### EXERCISE DESCRIPTION:
Wherever the word "moved" appears in a line of the records, copy that line.

○ ○ ○

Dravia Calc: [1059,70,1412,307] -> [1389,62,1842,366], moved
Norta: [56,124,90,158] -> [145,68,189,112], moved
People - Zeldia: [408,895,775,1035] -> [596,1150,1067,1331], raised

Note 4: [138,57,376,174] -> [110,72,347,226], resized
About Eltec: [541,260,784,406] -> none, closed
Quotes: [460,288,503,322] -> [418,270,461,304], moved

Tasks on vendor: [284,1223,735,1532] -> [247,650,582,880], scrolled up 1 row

○ ○ ○

### RESPONSE TO THE EXERCISE:
Dravia Calc: [1059,70,1412,307] -> [1389,62,1842,366], moved
Norta: [56,124,90,158] -> [145,68,189,112], moved
Quotes: [460,288,503,322] -> [418,270,461,304], moved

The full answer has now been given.